- **Requirement**
The required lines are those that contain "carton"; pull them out of the data and copy them.

Records from a data source:
>>

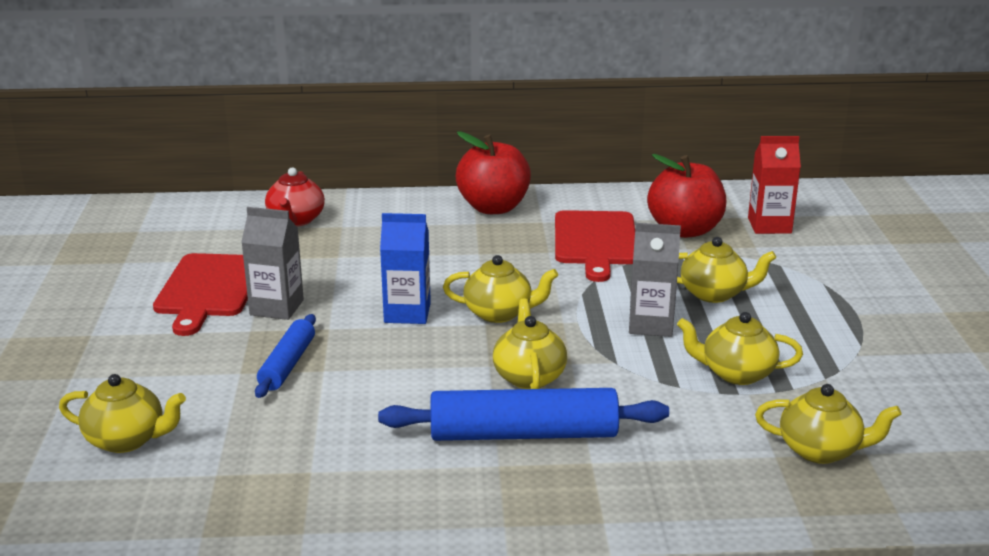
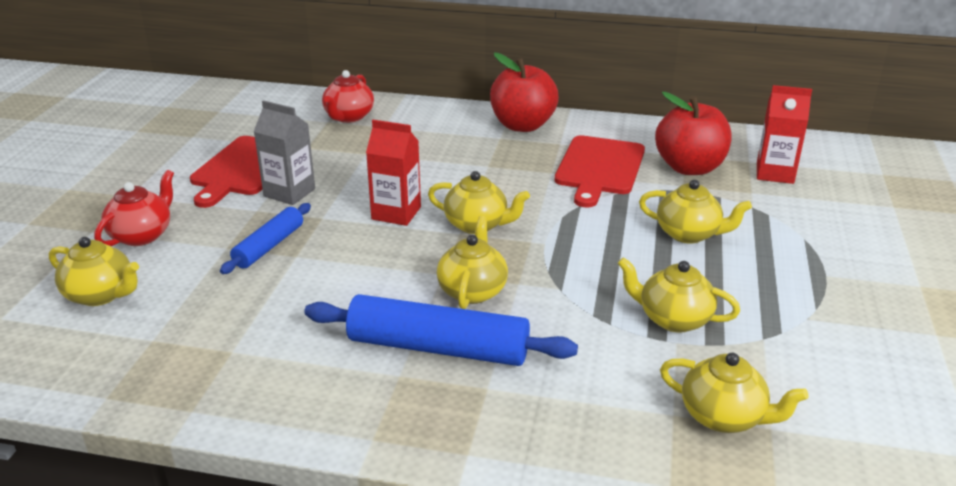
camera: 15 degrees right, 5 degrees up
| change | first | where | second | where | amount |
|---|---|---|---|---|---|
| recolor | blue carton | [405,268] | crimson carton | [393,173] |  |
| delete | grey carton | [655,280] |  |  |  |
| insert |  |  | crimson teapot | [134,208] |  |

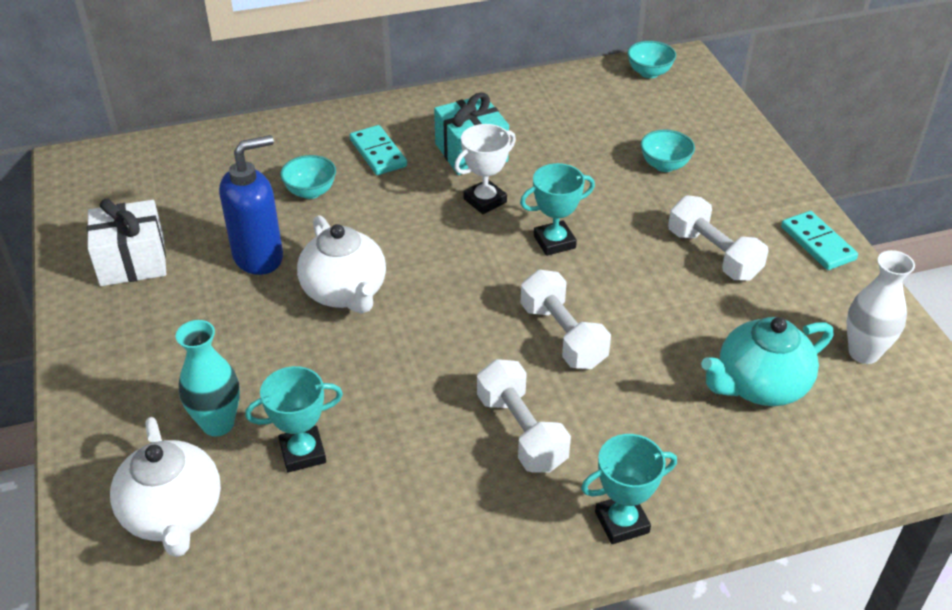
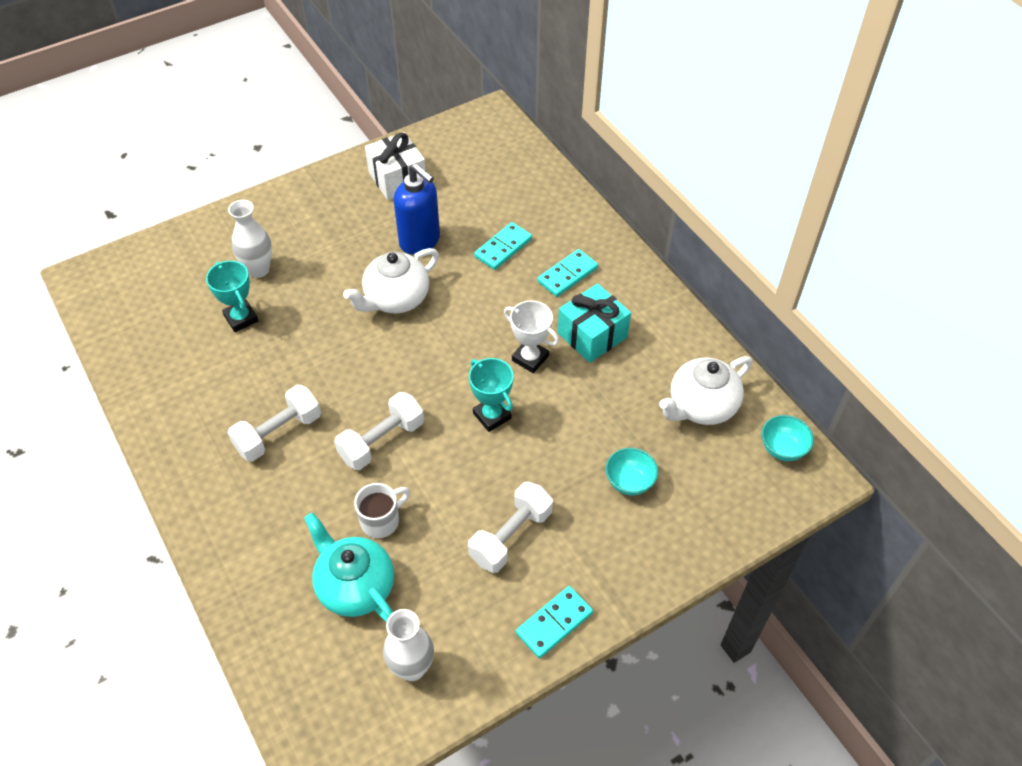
camera: 75 degrees right, 10 degrees up
| change | first | where | second | where | amount |
|---|---|---|---|---|---|
| replace | aqua serving bowl | [308,177] | aqua domino tile | [503,246] |  |
| recolor | aqua flower vase | [208,378] | white flower vase | [250,239] |  |
| move | white teapot | [165,487] |  | [706,390] |  |
| delete | aqua prize cup | [629,489] |  |  |  |
| insert |  |  | white coffee mug | [382,510] |  |

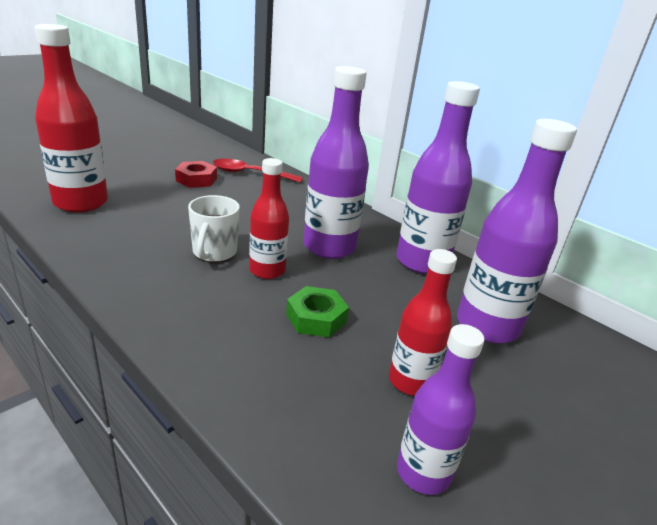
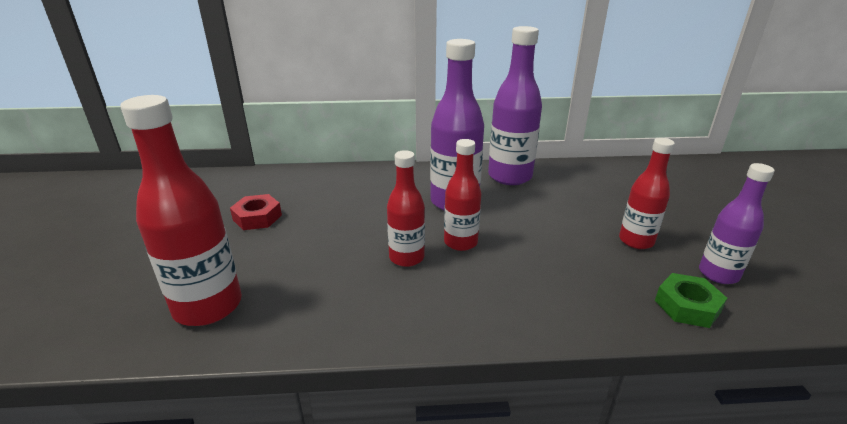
camera: 45 degrees left, 0 degrees up
| change | first | where | second | where | amount |
|---|---|---|---|---|---|
| delete | royal purple flask | [517,231] |  |  |  |
| delete | crimson spoon | [258,171] |  |  |  |
| replace | white coffee mug | [214,229] | crimson flask | [406,208] |  |
| move | green hex nut | [317,311] |  | [691,300] |  |

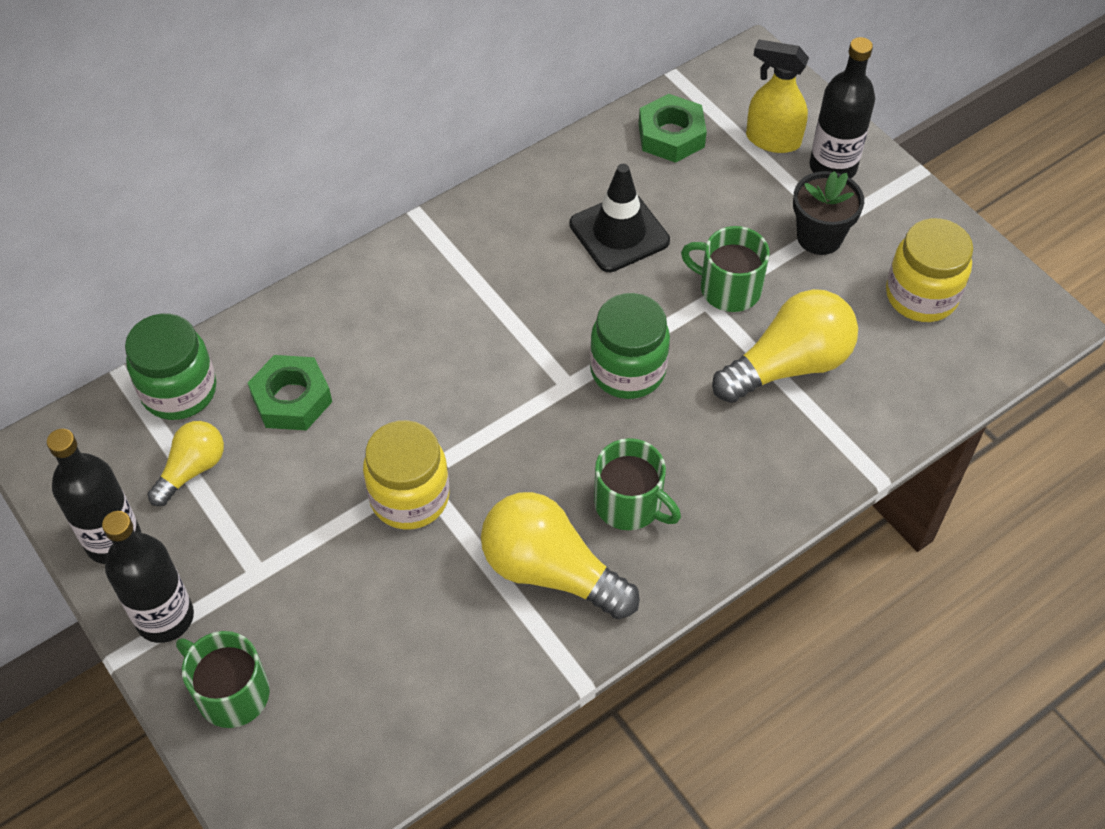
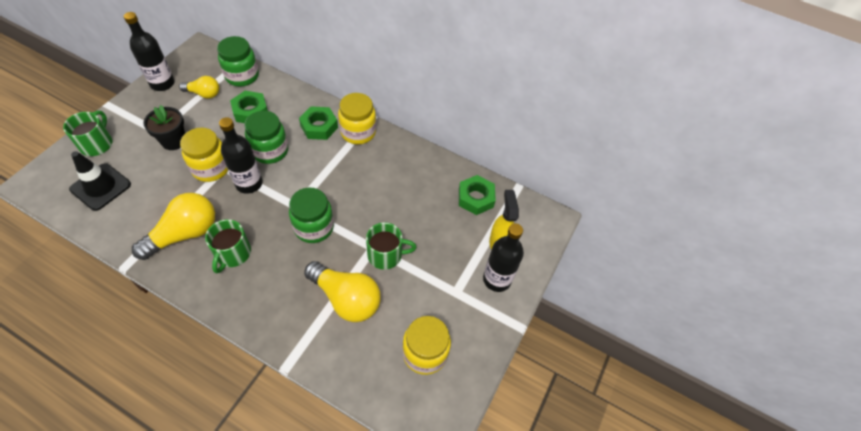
camera: 60 degrees right, 0 degrees up
| change | first | where | second | where | amount |
|---|---|---|---|---|---|
| move | black traffic cone | [619,218] |  | [100,181] |  |
| move | black potted plant | [828,213] |  | [164,127] |  |
| rotate | green coffee mug | [725,269] |  | [391,246] | 90 degrees clockwise |
| rotate | golden light bulb | [560,555] |  | [173,226] | 45 degrees clockwise |
| move | black flask | [148,577] |  | [241,155] |  |
| insert |  |  | golden jar | [357,118] |  |
| insert |  |  | green hex nut | [318,123] |  |
| insert |  |  | green jar | [266,137] |  |

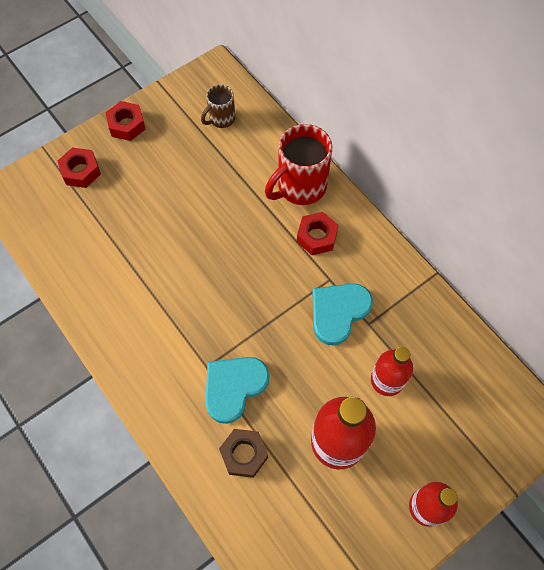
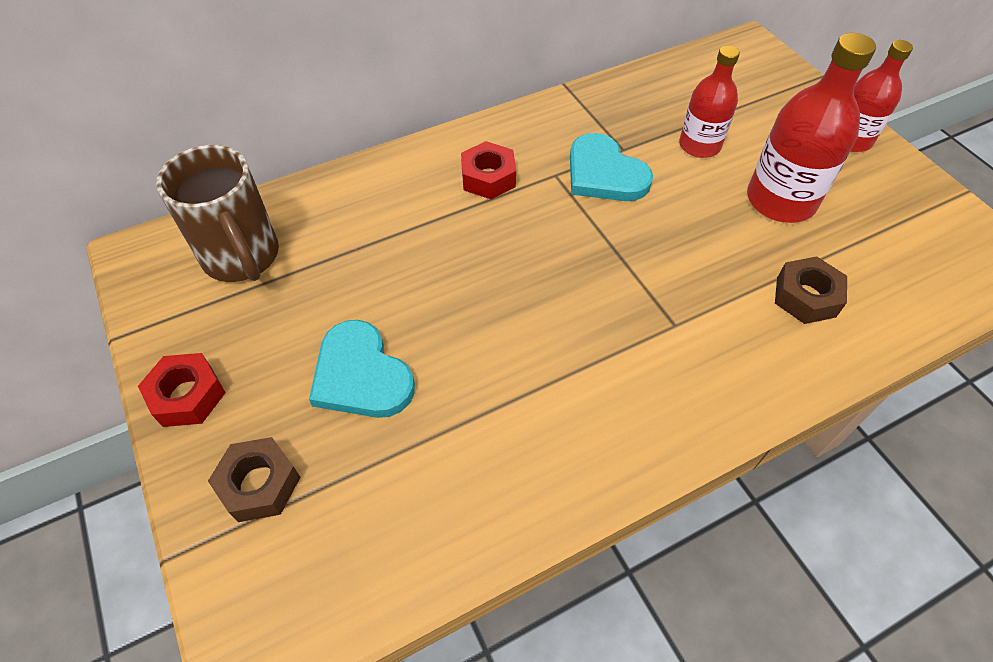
camera: 80 degrees left, 10 degrees down
| change | first | where | second | where | amount |
|---|---|---|---|---|---|
| resize | russet coffee mug | [218,106] |  | [217,213] | x1.80 |
| delete | crimson coffee mug | [299,164] |  |  |  |
| recolor | crimson hex nut | [79,167] | russet hex nut | [254,479] |  |
| move | aqua heart | [237,390] |  | [362,369] |  |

<<

- **Response for this exercise**
| recolor | blue carton | [405,268] | crimson carton | [393,173] |  |
| delete | grey carton | [655,280] |  |  |  |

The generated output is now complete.